▶ **WHAT YOU HAVE TO DO**
Only the lines from the one holding "(291, 319) = (389, 144): purple" through the end of the records below are to be reproduced exactly, and pictures are to be omitted.

▶ **RECORD SET**
----

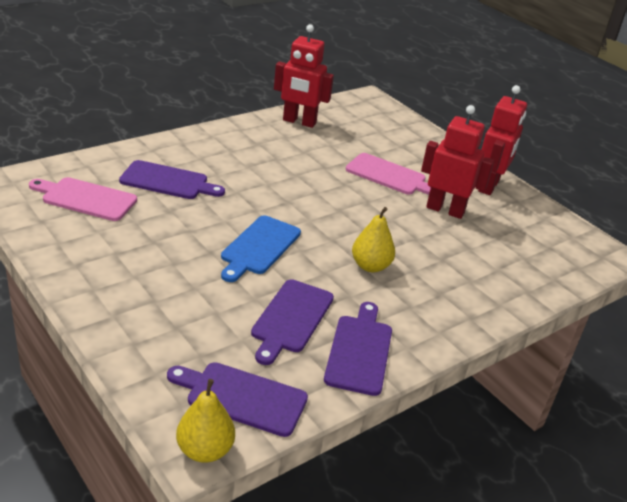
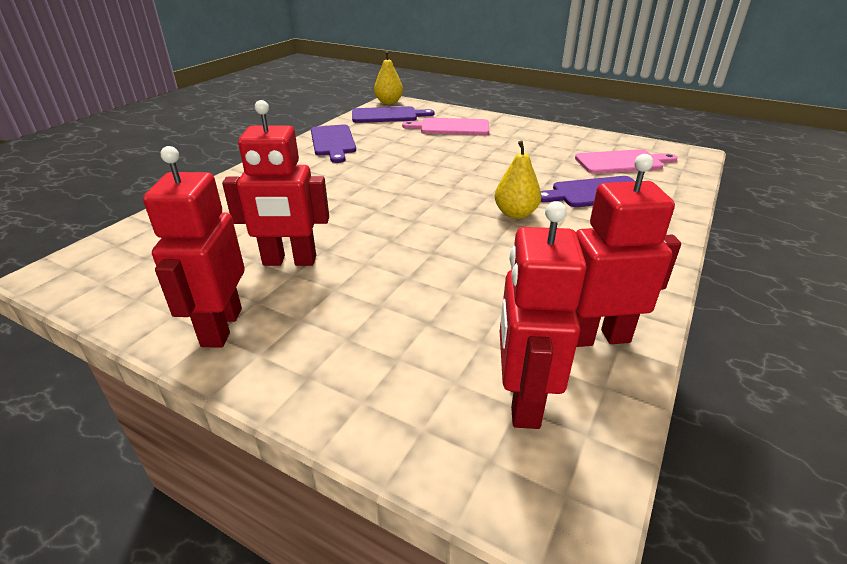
camera: 160 degrees right, 0 degrees up
(259, 247) = (453, 171): blue cutting board -> none
(291, 319) = (389, 144): purple cutting board -> none
(357, 119) = (522, 400): none -> red robot
(370, 266) = (351, 184): yellow pear -> yellow pear (515, 214)
(389, 175) = (385, 285): pink cutting board -> pink cutting board (451, 127)

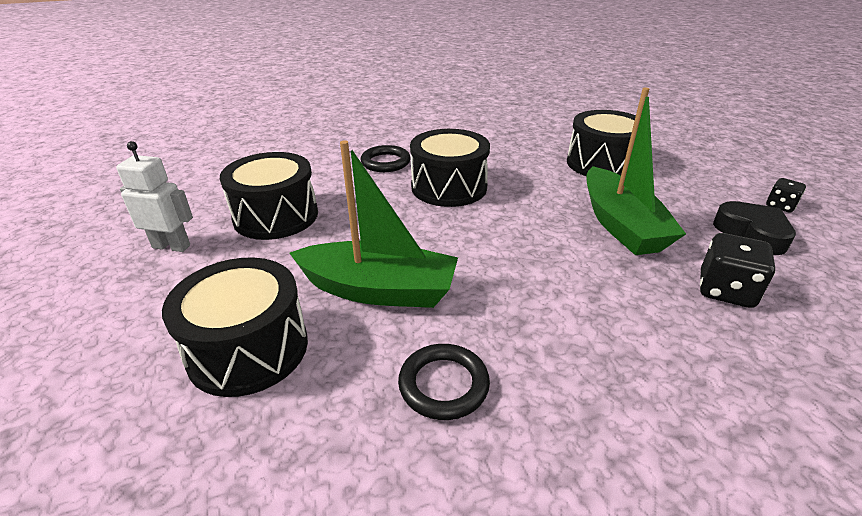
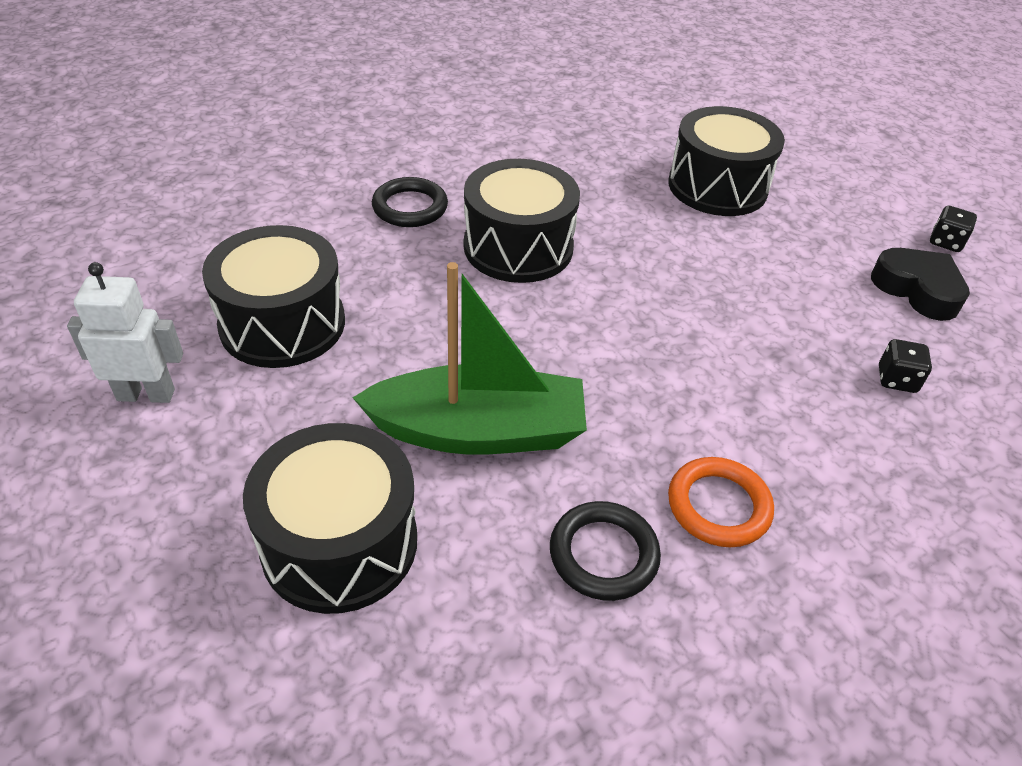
camera: 15 degrees left, 10 degrees up
(550, 362) = (718, 506): none -> orange ring
(621, 225) = (761, 292): green boat -> none
(725, 290) = (896, 379): black dice -> black dice, size x0.60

----

▶ **WRITTEN SOLUTION**
(291, 319) = (389, 144): purple cutting board -> none
(357, 119) = (522, 400): none -> red robot
(370, 266) = (351, 184): yellow pear -> yellow pear (515, 214)
(389, 175) = (385, 285): pink cutting board -> pink cutting board (451, 127)

camera: 15 degrees left, 10 degrees up
(550, 362) = (718, 506): none -> orange ring
(621, 225) = (761, 292): green boat -> none
(725, 290) = (896, 379): black dice -> black dice, size x0.60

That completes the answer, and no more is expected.